### WHAT YOU SHOULD DO
Print the records below word for word, beginning with the first line and ending once the line containing "white boat: 4 -> 1" is printed.

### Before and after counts
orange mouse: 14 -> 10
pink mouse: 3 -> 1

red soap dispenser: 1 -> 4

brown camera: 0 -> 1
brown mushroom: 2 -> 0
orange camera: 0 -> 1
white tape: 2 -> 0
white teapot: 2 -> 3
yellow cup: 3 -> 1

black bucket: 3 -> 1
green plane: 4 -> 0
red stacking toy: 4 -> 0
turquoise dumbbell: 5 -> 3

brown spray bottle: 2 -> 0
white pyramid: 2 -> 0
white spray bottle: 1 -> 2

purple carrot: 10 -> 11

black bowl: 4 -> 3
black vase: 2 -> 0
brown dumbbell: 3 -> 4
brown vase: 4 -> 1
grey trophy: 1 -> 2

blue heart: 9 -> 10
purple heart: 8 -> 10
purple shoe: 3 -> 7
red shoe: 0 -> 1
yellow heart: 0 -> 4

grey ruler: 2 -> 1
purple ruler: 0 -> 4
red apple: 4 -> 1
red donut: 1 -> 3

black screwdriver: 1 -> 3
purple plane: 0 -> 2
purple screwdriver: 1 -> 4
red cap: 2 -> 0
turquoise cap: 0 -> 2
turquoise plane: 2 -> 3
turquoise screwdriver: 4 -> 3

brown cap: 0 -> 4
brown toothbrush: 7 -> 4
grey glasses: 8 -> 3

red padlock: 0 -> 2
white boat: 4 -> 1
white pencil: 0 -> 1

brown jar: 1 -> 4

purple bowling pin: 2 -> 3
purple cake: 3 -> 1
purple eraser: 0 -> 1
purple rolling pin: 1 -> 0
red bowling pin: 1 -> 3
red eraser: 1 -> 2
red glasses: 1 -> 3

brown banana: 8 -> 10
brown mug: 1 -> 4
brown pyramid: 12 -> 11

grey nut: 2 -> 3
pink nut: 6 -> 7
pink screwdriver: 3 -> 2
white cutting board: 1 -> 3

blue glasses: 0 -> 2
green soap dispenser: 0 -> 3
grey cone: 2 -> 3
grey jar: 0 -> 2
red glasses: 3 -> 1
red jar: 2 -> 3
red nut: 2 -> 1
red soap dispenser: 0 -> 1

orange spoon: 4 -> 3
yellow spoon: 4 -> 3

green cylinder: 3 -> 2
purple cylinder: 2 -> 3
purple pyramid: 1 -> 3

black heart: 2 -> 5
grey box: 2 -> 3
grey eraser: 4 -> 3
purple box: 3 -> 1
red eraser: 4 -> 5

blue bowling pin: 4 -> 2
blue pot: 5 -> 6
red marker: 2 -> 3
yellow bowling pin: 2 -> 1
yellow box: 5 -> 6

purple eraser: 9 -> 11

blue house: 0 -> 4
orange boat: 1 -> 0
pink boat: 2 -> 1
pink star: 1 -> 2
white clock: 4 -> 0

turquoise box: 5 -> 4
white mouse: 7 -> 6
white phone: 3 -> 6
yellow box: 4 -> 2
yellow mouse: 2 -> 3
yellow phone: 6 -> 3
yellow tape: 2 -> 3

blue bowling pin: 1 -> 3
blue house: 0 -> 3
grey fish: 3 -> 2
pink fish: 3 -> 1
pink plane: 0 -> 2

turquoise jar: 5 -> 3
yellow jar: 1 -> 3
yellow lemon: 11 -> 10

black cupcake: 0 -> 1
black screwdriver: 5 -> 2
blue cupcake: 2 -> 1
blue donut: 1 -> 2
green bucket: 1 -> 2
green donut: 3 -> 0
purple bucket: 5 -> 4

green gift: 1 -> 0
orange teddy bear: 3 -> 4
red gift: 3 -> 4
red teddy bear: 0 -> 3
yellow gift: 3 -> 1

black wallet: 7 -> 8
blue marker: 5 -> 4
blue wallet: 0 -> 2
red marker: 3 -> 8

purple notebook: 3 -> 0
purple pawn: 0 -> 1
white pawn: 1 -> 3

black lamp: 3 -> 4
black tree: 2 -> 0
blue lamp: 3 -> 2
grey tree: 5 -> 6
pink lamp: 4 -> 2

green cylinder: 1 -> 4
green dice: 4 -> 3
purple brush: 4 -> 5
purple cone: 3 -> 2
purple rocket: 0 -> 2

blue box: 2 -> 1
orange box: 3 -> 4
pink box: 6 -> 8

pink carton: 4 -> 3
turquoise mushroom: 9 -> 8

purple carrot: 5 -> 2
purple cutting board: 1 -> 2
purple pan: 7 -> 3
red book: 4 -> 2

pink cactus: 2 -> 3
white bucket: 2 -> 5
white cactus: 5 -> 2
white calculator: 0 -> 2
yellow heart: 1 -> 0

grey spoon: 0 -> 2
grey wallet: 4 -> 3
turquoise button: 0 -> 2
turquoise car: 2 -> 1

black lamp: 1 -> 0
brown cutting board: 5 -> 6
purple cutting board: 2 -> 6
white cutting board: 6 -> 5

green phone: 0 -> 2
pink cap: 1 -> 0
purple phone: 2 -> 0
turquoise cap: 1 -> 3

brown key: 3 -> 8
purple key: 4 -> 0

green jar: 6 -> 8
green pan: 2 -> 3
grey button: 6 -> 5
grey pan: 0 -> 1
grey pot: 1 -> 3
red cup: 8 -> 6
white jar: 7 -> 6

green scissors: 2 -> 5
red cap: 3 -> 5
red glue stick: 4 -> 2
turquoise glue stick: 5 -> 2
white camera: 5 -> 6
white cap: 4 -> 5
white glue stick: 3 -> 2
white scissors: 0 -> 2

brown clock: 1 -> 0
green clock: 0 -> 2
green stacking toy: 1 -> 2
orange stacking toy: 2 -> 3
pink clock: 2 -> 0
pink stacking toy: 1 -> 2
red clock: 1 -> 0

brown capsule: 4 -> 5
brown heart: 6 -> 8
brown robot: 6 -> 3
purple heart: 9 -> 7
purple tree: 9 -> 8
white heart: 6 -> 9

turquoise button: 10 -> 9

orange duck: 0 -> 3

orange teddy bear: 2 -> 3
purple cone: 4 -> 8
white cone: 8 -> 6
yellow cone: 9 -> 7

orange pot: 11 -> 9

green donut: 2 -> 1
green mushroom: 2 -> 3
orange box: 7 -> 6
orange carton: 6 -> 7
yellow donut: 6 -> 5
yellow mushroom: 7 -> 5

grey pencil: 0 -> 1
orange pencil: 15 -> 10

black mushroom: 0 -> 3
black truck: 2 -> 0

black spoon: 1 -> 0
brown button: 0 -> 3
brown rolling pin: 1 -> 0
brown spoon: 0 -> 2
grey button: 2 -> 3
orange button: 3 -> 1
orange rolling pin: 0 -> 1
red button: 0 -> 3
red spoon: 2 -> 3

### TASK RESPONSE
orange mouse: 14 -> 10
pink mouse: 3 -> 1

red soap dispenser: 1 -> 4

brown camera: 0 -> 1
brown mushroom: 2 -> 0
orange camera: 0 -> 1
white tape: 2 -> 0
white teapot: 2 -> 3
yellow cup: 3 -> 1

black bucket: 3 -> 1
green plane: 4 -> 0
red stacking toy: 4 -> 0
turquoise dumbbell: 5 -> 3

brown spray bottle: 2 -> 0
white pyramid: 2 -> 0
white spray bottle: 1 -> 2

purple carrot: 10 -> 11

black bowl: 4 -> 3
black vase: 2 -> 0
brown dumbbell: 3 -> 4
brown vase: 4 -> 1
grey trophy: 1 -> 2

blue heart: 9 -> 10
purple heart: 8 -> 10
purple shoe: 3 -> 7
red shoe: 0 -> 1
yellow heart: 0 -> 4

grey ruler: 2 -> 1
purple ruler: 0 -> 4
red apple: 4 -> 1
red donut: 1 -> 3

black screwdriver: 1 -> 3
purple plane: 0 -> 2
purple screwdriver: 1 -> 4
red cap: 2 -> 0
turquoise cap: 0 -> 2
turquoise plane: 2 -> 3
turquoise screwdriver: 4 -> 3

brown cap: 0 -> 4
brown toothbrush: 7 -> 4
grey glasses: 8 -> 3

red padlock: 0 -> 2
white boat: 4 -> 1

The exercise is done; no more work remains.